START Data shown

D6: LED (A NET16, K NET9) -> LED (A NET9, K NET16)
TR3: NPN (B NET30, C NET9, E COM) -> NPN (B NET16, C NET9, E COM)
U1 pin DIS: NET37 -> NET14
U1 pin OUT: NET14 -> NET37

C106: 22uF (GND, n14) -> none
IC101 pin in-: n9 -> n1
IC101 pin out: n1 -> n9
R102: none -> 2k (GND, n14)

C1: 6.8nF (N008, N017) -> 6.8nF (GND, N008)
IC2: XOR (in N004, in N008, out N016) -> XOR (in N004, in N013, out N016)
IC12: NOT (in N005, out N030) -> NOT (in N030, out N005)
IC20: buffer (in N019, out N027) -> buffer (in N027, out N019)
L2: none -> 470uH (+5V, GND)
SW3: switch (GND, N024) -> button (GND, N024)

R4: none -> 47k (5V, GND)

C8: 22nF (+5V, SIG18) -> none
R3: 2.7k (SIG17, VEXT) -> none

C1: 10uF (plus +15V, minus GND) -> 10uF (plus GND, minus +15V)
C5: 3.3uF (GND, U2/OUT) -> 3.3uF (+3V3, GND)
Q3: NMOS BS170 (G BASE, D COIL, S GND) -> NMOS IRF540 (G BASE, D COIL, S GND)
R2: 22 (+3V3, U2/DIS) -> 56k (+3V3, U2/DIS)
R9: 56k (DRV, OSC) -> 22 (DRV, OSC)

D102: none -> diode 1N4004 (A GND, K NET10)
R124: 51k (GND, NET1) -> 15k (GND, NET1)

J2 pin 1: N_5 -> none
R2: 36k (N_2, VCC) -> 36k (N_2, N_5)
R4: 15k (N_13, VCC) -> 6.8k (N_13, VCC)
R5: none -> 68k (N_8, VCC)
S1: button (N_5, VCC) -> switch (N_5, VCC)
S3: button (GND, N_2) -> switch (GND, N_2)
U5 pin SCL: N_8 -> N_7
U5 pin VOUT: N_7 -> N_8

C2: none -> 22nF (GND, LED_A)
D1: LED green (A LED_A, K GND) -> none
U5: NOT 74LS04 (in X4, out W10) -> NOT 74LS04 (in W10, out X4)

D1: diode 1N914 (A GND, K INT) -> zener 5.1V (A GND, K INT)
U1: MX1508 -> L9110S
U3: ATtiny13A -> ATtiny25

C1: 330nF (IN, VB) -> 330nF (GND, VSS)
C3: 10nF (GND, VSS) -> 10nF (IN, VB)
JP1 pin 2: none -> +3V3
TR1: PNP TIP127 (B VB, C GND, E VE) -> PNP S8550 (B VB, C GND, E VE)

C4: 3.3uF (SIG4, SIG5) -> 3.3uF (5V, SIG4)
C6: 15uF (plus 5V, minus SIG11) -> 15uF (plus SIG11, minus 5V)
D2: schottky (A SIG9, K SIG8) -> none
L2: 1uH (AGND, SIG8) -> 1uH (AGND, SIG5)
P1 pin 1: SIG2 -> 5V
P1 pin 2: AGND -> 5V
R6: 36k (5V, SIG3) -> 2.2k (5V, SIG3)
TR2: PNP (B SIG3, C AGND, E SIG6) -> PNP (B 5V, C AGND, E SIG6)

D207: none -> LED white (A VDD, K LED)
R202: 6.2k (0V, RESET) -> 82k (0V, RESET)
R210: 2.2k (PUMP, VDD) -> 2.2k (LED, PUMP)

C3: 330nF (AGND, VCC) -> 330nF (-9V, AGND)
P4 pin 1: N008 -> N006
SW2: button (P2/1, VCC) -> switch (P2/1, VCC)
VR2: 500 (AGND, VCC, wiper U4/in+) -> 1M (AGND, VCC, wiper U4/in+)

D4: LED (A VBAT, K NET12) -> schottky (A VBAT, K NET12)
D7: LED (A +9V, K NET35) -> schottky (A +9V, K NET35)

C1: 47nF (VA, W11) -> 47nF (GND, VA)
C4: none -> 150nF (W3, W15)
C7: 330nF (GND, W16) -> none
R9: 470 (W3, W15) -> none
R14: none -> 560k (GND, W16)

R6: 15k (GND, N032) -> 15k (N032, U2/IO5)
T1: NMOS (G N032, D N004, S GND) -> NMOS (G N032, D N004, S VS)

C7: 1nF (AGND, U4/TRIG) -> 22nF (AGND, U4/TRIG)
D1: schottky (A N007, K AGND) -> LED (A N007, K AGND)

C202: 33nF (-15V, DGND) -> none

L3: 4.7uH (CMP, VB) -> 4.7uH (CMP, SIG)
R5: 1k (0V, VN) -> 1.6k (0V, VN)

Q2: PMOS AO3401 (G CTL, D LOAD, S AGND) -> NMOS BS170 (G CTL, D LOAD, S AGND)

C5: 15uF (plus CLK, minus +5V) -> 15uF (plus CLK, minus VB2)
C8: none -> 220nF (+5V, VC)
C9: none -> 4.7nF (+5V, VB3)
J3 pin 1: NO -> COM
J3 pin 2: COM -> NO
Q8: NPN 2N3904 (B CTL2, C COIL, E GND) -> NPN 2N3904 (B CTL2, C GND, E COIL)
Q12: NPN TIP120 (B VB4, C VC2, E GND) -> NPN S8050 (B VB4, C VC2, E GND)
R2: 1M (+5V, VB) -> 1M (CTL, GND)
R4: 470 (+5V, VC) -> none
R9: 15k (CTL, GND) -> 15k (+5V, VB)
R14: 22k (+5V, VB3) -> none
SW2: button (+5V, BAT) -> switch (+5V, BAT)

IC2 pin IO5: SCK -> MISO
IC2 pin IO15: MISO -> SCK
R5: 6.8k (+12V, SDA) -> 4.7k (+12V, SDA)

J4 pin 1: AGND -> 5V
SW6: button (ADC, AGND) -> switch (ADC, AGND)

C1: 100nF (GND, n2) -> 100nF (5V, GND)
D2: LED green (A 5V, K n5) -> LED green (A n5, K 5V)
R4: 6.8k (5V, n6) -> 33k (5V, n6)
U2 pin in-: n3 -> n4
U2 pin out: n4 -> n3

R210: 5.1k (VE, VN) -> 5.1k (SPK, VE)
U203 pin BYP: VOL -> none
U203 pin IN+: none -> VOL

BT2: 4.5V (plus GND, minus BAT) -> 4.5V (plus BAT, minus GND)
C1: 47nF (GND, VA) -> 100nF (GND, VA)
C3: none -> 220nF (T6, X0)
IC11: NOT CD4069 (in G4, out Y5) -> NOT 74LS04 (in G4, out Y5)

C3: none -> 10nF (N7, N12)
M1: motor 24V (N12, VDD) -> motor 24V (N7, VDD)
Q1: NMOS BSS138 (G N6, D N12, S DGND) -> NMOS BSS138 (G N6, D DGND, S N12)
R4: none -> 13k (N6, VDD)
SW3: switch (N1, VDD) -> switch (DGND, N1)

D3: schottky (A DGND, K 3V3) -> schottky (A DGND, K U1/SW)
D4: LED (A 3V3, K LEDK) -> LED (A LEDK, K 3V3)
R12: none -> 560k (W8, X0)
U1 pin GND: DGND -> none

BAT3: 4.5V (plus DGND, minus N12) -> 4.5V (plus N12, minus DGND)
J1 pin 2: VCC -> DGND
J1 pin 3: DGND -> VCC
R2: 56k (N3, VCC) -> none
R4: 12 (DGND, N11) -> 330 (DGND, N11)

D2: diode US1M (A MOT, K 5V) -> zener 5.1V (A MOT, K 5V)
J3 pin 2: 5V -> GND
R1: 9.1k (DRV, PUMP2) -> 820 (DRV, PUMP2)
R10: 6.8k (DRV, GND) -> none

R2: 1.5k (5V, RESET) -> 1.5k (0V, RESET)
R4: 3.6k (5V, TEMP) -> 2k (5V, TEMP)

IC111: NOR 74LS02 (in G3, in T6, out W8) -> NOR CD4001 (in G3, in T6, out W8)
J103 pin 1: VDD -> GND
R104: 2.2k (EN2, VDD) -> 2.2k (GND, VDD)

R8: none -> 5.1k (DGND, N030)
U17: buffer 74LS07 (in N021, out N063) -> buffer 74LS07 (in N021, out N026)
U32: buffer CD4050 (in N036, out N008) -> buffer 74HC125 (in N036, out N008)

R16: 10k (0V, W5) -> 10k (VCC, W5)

END Data shown

Your goal
The range runs from the line with "C1: 47nF (VA, W11) -> 47nF (GND, VA)" up to and including the line with "C1: 47nF (GND, VA) -> 100nF (GND, VA)" in the listing above; please write out exactly those lines and nothing more.

Completed task
C1: 47nF (VA, W11) -> 47nF (GND, VA)
C4: none -> 150nF (W3, W15)
C7: 330nF (GND, W16) -> none
R9: 470 (W3, W15) -> none
R14: none -> 560k (GND, W16)

R6: 15k (GND, N032) -> 15k (N032, U2/IO5)
T1: NMOS (G N032, D N004, S GND) -> NMOS (G N032, D N004, S VS)

C7: 1nF (AGND, U4/TRIG) -> 22nF (AGND, U4/TRIG)
D1: schottky (A N007, K AGND) -> LED (A N007, K AGND)

C202: 33nF (-15V, DGND) -> none

L3: 4.7uH (CMP, VB) -> 4.7uH (CMP, SIG)
R5: 1k (0V, VN) -> 1.6k (0V, VN)

Q2: PMOS AO3401 (G CTL, D LOAD, S AGND) -> NMOS BS170 (G CTL, D LOAD, S AGND)

C5: 15uF (plus CLK, minus +5V) -> 15uF (plus CLK, minus VB2)
C8: none -> 220nF (+5V, VC)
C9: none -> 4.7nF (+5V, VB3)
J3 pin 1: NO -> COM
J3 pin 2: COM -> NO
Q8: NPN 2N3904 (B CTL2, C COIL, E GND) -> NPN 2N3904 (B CTL2, C GND, E COIL)
Q12: NPN TIP120 (B VB4, C VC2, E GND) -> NPN S8050 (B VB4, C VC2, E GND)
R2: 1M (+5V, VB) -> 1M (CTL, GND)
R4: 470 (+5V, VC) -> none
R9: 15k (CTL, GND) -> 15k (+5V, VB)
R14: 22k (+5V, VB3) -> none
SW2: button (+5V, BAT) -> switch (+5V, BAT)

IC2 pin IO5: SCK -> MISO
IC2 pin IO15: MISO -> SCK
R5: 6.8k (+12V, SDA) -> 4.7k (+12V, SDA)

J4 pin 1: AGND -> 5V
SW6: button (ADC, AGND) -> switch (ADC, AGND)

C1: 100nF (GND, n2) -> 100nF (5V, GND)
D2: LED green (A 5V, K n5) -> LED green (A n5, K 5V)
R4: 6.8k (5V, n6) -> 33k (5V, n6)
U2 pin in-: n3 -> n4
U2 pin out: n4 -> n3

R210: 5.1k (VE, VN) -> 5.1k (SPK, VE)
U203 pin BYP: VOL -> none
U203 pin IN+: none -> VOL

BT2: 4.5V (plus GND, minus BAT) -> 4.5V (plus BAT, minus GND)
C1: 47nF (GND, VA) -> 100nF (GND, VA)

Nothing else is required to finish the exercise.